Your task is to output the entries below word for word.

+--

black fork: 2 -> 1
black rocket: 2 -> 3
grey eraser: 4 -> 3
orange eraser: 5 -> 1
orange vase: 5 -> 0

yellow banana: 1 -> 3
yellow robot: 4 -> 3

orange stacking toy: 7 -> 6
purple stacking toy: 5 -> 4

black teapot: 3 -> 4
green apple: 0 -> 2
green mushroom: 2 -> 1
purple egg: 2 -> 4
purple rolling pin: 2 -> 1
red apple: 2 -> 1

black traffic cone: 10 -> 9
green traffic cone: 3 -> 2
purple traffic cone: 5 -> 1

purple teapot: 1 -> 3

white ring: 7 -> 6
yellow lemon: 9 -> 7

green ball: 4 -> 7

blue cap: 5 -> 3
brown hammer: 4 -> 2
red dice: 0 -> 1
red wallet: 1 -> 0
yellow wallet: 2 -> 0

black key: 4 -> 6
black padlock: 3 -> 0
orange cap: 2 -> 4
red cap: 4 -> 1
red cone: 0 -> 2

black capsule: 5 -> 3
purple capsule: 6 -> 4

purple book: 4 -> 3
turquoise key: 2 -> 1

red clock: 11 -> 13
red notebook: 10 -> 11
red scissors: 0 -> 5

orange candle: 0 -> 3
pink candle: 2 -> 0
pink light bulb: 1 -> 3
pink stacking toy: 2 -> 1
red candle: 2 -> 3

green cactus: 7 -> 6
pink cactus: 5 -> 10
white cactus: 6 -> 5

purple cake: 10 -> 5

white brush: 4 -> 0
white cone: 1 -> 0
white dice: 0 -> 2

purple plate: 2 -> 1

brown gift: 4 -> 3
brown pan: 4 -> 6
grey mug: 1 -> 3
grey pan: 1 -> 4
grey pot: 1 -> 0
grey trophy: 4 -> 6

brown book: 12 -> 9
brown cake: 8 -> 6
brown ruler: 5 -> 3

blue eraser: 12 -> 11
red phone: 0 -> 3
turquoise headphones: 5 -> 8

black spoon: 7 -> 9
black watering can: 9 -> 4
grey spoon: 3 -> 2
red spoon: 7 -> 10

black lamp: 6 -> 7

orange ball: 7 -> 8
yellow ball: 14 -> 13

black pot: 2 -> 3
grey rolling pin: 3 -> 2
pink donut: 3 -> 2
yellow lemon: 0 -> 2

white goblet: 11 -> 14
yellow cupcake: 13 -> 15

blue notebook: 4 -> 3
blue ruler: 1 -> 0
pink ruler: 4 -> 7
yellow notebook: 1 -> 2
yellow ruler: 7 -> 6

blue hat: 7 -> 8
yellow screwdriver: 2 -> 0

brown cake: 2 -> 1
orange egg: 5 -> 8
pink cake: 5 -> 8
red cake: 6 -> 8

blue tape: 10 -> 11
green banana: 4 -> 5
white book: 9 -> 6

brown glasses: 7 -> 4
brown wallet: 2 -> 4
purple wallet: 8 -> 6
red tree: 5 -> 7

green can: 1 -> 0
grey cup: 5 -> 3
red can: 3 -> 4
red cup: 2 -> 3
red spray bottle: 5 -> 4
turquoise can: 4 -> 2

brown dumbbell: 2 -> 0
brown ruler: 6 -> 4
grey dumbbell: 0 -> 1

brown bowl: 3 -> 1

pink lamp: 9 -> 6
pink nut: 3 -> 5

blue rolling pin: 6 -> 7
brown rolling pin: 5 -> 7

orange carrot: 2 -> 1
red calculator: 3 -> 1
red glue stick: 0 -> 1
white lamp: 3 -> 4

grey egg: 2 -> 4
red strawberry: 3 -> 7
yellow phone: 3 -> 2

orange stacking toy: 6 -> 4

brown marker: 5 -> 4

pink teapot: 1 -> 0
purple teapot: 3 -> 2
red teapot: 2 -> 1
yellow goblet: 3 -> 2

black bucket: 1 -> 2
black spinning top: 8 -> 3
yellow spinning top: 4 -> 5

+--

RESPONSE —
black fork: 2 -> 1
black rocket: 2 -> 3
grey eraser: 4 -> 3
orange eraser: 5 -> 1
orange vase: 5 -> 0

yellow banana: 1 -> 3
yellow robot: 4 -> 3

orange stacking toy: 7 -> 6
purple stacking toy: 5 -> 4

black teapot: 3 -> 4
green apple: 0 -> 2
green mushroom: 2 -> 1
purple egg: 2 -> 4
purple rolling pin: 2 -> 1
red apple: 2 -> 1

black traffic cone: 10 -> 9
green traffic cone: 3 -> 2
purple traffic cone: 5 -> 1

purple teapot: 1 -> 3

white ring: 7 -> 6
yellow lemon: 9 -> 7

green ball: 4 -> 7

blue cap: 5 -> 3
brown hammer: 4 -> 2
red dice: 0 -> 1
red wallet: 1 -> 0
yellow wallet: 2 -> 0

black key: 4 -> 6
black padlock: 3 -> 0
orange cap: 2 -> 4
red cap: 4 -> 1
red cone: 0 -> 2

black capsule: 5 -> 3
purple capsule: 6 -> 4

purple book: 4 -> 3
turquoise key: 2 -> 1

red clock: 11 -> 13
red notebook: 10 -> 11
red scissors: 0 -> 5

orange candle: 0 -> 3
pink candle: 2 -> 0
pink light bulb: 1 -> 3
pink stacking toy: 2 -> 1
red candle: 2 -> 3

green cactus: 7 -> 6
pink cactus: 5 -> 10
white cactus: 6 -> 5

purple cake: 10 -> 5

white brush: 4 -> 0
white cone: 1 -> 0
white dice: 0 -> 2

purple plate: 2 -> 1

brown gift: 4 -> 3
brown pan: 4 -> 6
grey mug: 1 -> 3
grey pan: 1 -> 4
grey pot: 1 -> 0
grey trophy: 4 -> 6

brown book: 12 -> 9
brown cake: 8 -> 6
brown ruler: 5 -> 3

blue eraser: 12 -> 11
red phone: 0 -> 3
turquoise headphones: 5 -> 8

black spoon: 7 -> 9
black watering can: 9 -> 4
grey spoon: 3 -> 2
red spoon: 7 -> 10

black lamp: 6 -> 7

orange ball: 7 -> 8
yellow ball: 14 -> 13

black pot: 2 -> 3
grey rolling pin: 3 -> 2
pink donut: 3 -> 2
yellow lemon: 0 -> 2

white goblet: 11 -> 14
yellow cupcake: 13 -> 15

blue notebook: 4 -> 3
blue ruler: 1 -> 0
pink ruler: 4 -> 7
yellow notebook: 1 -> 2
yellow ruler: 7 -> 6

blue hat: 7 -> 8
yellow screwdriver: 2 -> 0

brown cake: 2 -> 1
orange egg: 5 -> 8
pink cake: 5 -> 8
red cake: 6 -> 8

blue tape: 10 -> 11
green banana: 4 -> 5
white book: 9 -> 6

brown glasses: 7 -> 4
brown wallet: 2 -> 4
purple wallet: 8 -> 6
red tree: 5 -> 7

green can: 1 -> 0
grey cup: 5 -> 3
red can: 3 -> 4
red cup: 2 -> 3
red spray bottle: 5 -> 4
turquoise can: 4 -> 2

brown dumbbell: 2 -> 0
brown ruler: 6 -> 4
grey dumbbell: 0 -> 1

brown bowl: 3 -> 1

pink lamp: 9 -> 6
pink nut: 3 -> 5

blue rolling pin: 6 -> 7
brown rolling pin: 5 -> 7

orange carrot: 2 -> 1
red calculator: 3 -> 1
red glue stick: 0 -> 1
white lamp: 3 -> 4

grey egg: 2 -> 4
red strawberry: 3 -> 7
yellow phone: 3 -> 2

orange stacking toy: 6 -> 4

brown marker: 5 -> 4

pink teapot: 1 -> 0
purple teapot: 3 -> 2
red teapot: 2 -> 1
yellow goblet: 3 -> 2

black bucket: 1 -> 2
black spinning top: 8 -> 3
yellow spinning top: 4 -> 5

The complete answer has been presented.